What you will do
Reproduce the entire listing below line for line, with no changes.

# START OF Records

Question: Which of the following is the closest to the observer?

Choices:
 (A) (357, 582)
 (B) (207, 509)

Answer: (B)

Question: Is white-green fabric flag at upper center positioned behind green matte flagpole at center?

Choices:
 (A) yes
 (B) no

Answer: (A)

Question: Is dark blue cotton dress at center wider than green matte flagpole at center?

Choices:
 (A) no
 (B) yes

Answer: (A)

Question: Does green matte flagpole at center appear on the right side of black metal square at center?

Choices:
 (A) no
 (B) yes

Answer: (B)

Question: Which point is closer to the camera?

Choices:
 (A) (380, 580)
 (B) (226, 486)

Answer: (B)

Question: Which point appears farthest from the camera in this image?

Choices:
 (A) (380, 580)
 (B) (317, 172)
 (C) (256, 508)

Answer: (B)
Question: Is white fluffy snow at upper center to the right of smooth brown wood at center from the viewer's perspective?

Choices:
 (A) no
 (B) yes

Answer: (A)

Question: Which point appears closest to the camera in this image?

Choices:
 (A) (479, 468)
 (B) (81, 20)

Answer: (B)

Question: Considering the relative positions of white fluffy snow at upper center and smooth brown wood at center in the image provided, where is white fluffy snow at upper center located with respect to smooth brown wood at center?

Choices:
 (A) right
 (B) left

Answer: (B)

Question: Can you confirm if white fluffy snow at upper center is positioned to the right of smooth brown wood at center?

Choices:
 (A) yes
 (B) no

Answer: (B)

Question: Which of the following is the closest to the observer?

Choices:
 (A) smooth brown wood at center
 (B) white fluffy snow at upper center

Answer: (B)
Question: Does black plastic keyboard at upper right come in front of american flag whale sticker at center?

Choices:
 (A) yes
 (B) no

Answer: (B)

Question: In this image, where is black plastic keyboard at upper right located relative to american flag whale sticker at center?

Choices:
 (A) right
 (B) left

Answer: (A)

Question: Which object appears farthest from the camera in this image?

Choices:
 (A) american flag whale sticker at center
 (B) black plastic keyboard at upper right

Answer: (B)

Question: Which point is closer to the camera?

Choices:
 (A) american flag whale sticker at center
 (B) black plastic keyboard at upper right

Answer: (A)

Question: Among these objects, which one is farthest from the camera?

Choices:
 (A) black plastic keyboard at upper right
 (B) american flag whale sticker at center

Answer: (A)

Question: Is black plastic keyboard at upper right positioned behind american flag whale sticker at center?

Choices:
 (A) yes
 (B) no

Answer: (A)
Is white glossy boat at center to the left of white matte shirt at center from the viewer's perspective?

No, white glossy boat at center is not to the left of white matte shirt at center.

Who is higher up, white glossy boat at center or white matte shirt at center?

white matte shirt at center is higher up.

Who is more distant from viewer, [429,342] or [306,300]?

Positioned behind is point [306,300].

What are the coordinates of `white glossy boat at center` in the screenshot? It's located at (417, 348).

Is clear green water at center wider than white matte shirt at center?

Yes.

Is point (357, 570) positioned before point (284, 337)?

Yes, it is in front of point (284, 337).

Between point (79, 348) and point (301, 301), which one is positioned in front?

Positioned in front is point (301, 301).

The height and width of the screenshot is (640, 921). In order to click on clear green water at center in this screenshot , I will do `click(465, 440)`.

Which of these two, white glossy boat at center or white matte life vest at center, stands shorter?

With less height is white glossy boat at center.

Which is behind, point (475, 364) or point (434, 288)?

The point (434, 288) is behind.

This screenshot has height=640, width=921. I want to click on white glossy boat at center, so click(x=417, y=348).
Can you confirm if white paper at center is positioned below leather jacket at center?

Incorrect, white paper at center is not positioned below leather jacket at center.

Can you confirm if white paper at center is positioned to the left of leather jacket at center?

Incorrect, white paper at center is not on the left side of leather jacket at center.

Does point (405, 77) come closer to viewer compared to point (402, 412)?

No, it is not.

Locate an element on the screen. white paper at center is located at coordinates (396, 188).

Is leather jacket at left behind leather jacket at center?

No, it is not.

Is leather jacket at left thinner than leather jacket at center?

# END OF Records

Result
Question: Which of the following is the closest to the observer?

Choices:
 (A) (357, 582)
 (B) (207, 509)

Answer: (B)

Question: Is white-green fabric flag at upper center positioned behind green matte flagpole at center?

Choices:
 (A) yes
 (B) no

Answer: (A)

Question: Is dark blue cotton dress at center wider than green matte flagpole at center?

Choices:
 (A) no
 (B) yes

Answer: (A)

Question: Does green matte flagpole at center appear on the right side of black metal square at center?

Choices:
 (A) no
 (B) yes

Answer: (B)

Question: Which point is closer to the camera?

Choices:
 (A) (380, 580)
 (B) (226, 486)

Answer: (B)

Question: Which point appears farthest from the camera in this image?

Choices:
 (A) (380, 580)
 (B) (317, 172)
 (C) (256, 508)

Answer: (B)
Question: Is white fluffy snow at upper center to the right of smooth brown wood at center from the viewer's perspective?

Choices:
 (A) no
 (B) yes

Answer: (A)

Question: Which point appears closest to the camera in this image?

Choices:
 (A) (479, 468)
 (B) (81, 20)

Answer: (B)

Question: Considering the relative positions of white fluffy snow at upper center and smooth brown wood at center in the image provided, where is white fluffy snow at upper center located with respect to smooth brown wood at center?

Choices:
 (A) right
 (B) left

Answer: (B)

Question: Can you confirm if white fluffy snow at upper center is positioned to the right of smooth brown wood at center?

Choices:
 (A) yes
 (B) no

Answer: (B)

Question: Which of the following is the closest to the observer?

Choices:
 (A) smooth brown wood at center
 (B) white fluffy snow at upper center

Answer: (B)
Question: Does black plastic keyboard at upper right come in front of american flag whale sticker at center?

Choices:
 (A) yes
 (B) no

Answer: (B)

Question: In this image, where is black plastic keyboard at upper right located relative to american flag whale sticker at center?

Choices:
 (A) right
 (B) left

Answer: (A)

Question: Which object appears farthest from the camera in this image?

Choices:
 (A) american flag whale sticker at center
 (B) black plastic keyboard at upper right

Answer: (B)

Question: Which point is closer to the camera?

Choices:
 (A) american flag whale sticker at center
 (B) black plastic keyboard at upper right

Answer: (A)

Question: Among these objects, which one is farthest from the camera?

Choices:
 (A) black plastic keyboard at upper right
 (B) american flag whale sticker at center

Answer: (A)

Question: Is black plastic keyboard at upper right positioned behind american flag whale sticker at center?

Choices:
 (A) yes
 (B) no

Answer: (A)
Is white glossy boat at center to the left of white matte shirt at center from the viewer's perspective?

No, white glossy boat at center is not to the left of white matte shirt at center.

Who is higher up, white glossy boat at center or white matte shirt at center?

white matte shirt at center is higher up.

Who is more distant from viewer, [429,342] or [306,300]?

Positioned behind is point [306,300].

What are the coordinates of `white glossy boat at center` in the screenshot? It's located at (417, 348).

Is clear green water at center wider than white matte shirt at center?

Yes.

Is point (357, 570) positioned before point (284, 337)?

Yes, it is in front of point (284, 337).

Between point (79, 348) and point (301, 301), which one is positioned in front?

Positioned in front is point (301, 301).

The height and width of the screenshot is (640, 921). In order to click on clear green water at center in this screenshot , I will do `click(465, 440)`.

Which of these two, white glossy boat at center or white matte life vest at center, stands shorter?

With less height is white glossy boat at center.

Which is behind, point (475, 364) or point (434, 288)?

The point (434, 288) is behind.

This screenshot has height=640, width=921. I want to click on white glossy boat at center, so click(x=417, y=348).
Can you confirm if white paper at center is positioned below leather jacket at center?

Incorrect, white paper at center is not positioned below leather jacket at center.

Can you confirm if white paper at center is positioned to the left of leather jacket at center?

Incorrect, white paper at center is not on the left side of leather jacket at center.

Does point (405, 77) come closer to viewer compared to point (402, 412)?

No, it is not.

Locate an element on the screen. white paper at center is located at coordinates (396, 188).

Is leather jacket at left behind leather jacket at center?

No, it is not.

Is leather jacket at left thinner than leather jacket at center?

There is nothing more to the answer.